===== INFORMATION GIVEN

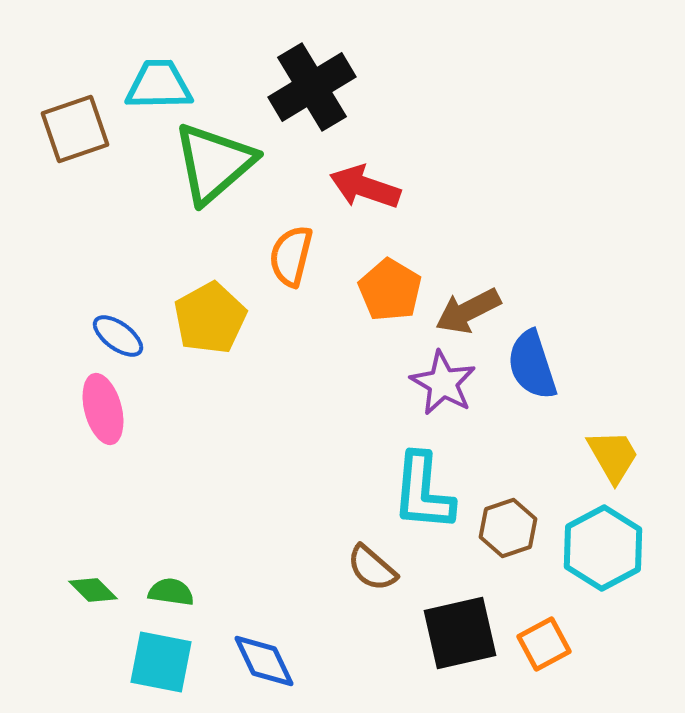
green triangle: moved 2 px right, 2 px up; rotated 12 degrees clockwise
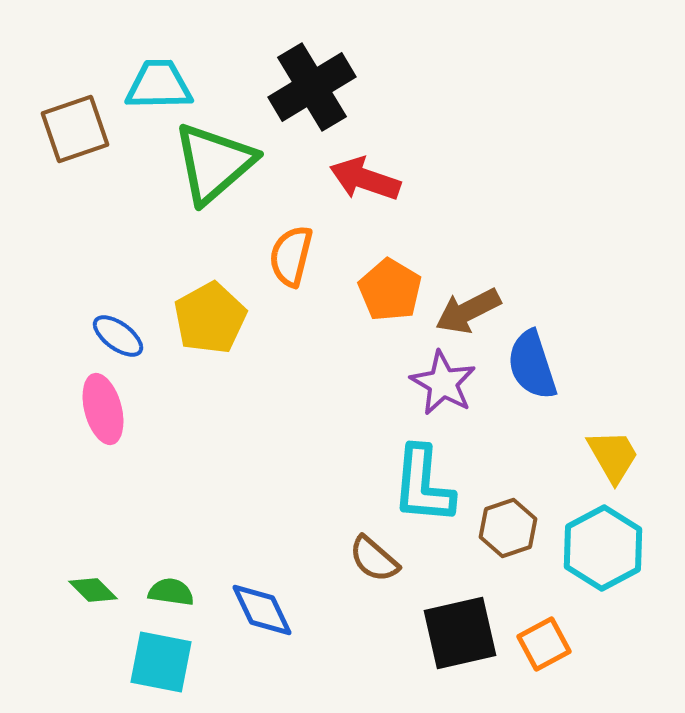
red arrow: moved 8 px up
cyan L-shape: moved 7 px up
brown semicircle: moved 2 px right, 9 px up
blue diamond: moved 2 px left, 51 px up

==========
===== INFORMATION GIVEN

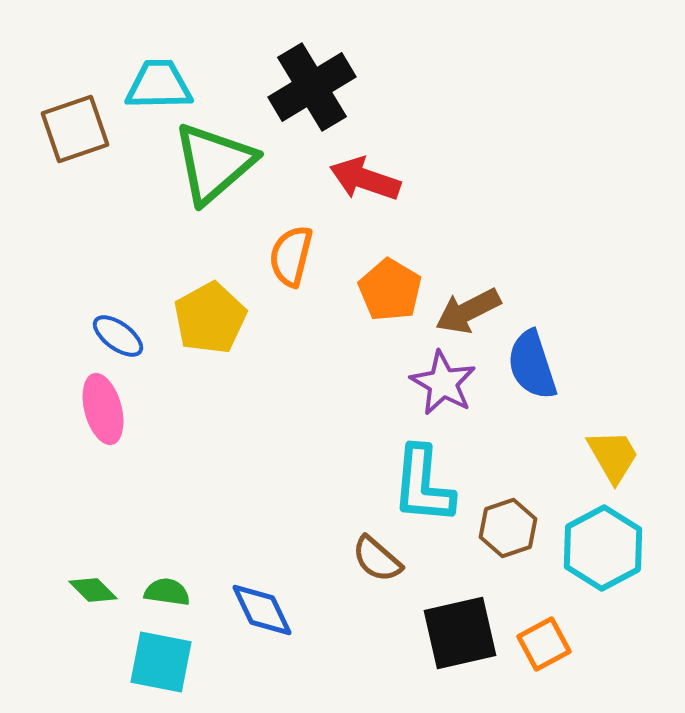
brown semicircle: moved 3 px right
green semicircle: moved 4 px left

==========

» DO THIS: Output the rows from the line with "brown semicircle: moved 3 px right" up to and including the line with "green semicircle: moved 4 px left", copying each one exactly and adding nothing else.

» REPLY TO THE TASK:
brown semicircle: moved 3 px right
green semicircle: moved 4 px left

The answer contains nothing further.